__EXERCISE GOAL__.
Beneath this instruction is a listing; write out exactly the line that contains "camera: 165 degrees right, 5 degrees up" and each line after it to the last.

__TASK INPUT__.
==*==
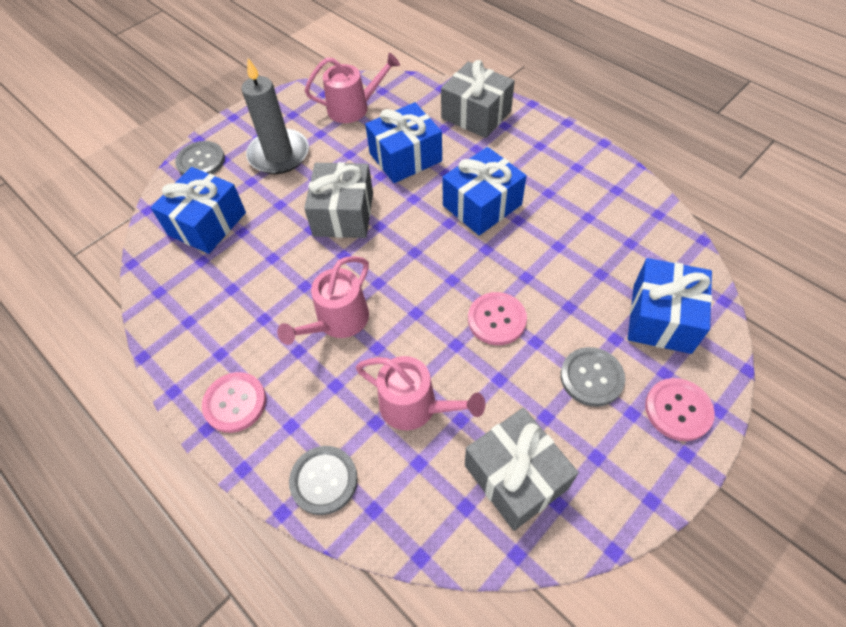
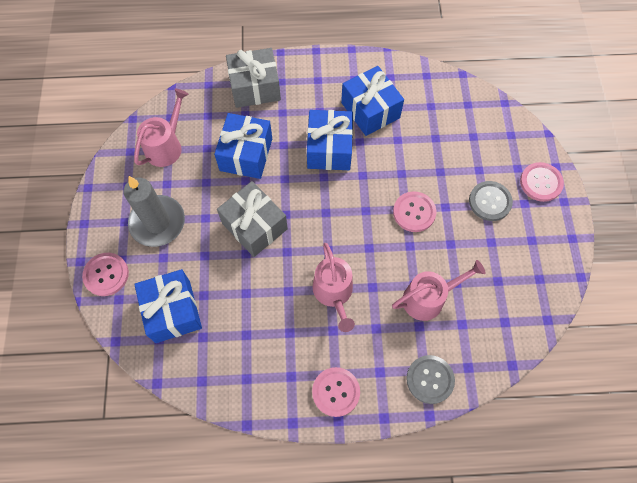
camera: 50 degrees left, 10 degrees up
(201, 161) = (106, 275): grey button -> pink button
(516, 476) = (510, 285): grey gift -> none
(661, 318) = (487, 139): blue gift -> blue gift (370, 110)

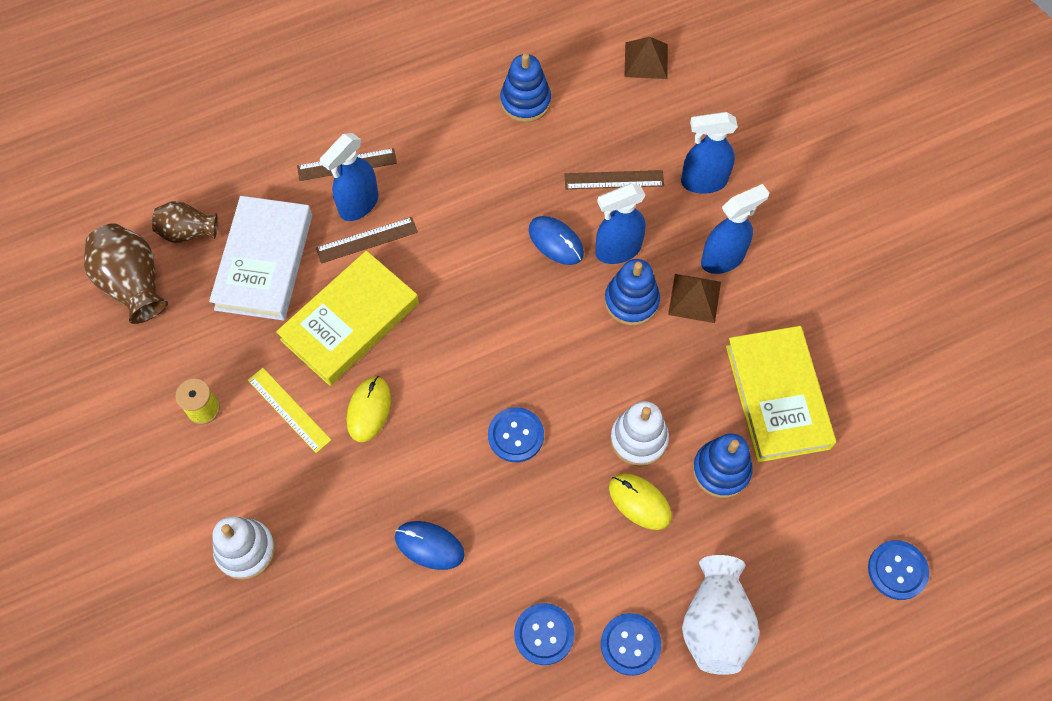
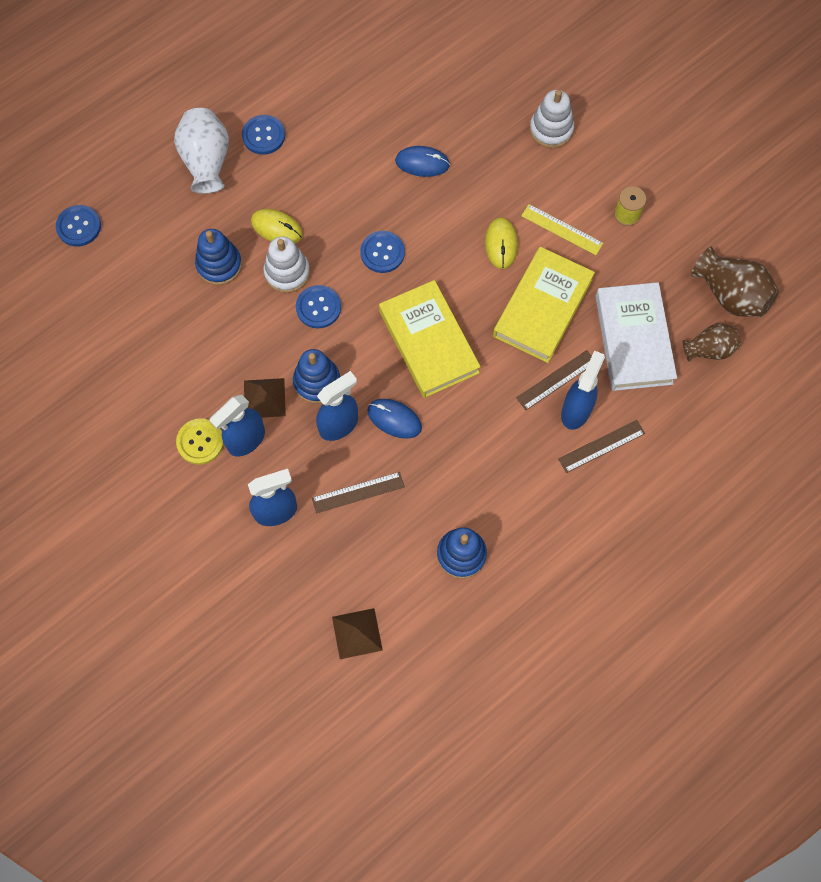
camera: 165 degrees right, 5 degrees up
(544, 634) = (325, 128): blue button -> blue button (318, 307)
(774, 268) = (200, 442): none -> yellow button
(777, 397) = (183, 331): yellow book -> yellow book (429, 342)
==*==
__RESPONSE BOX__.
camera: 165 degrees right, 5 degrees up
(544, 634) = (325, 128): blue button -> blue button (318, 307)
(774, 268) = (200, 442): none -> yellow button
(777, 397) = (183, 331): yellow book -> yellow book (429, 342)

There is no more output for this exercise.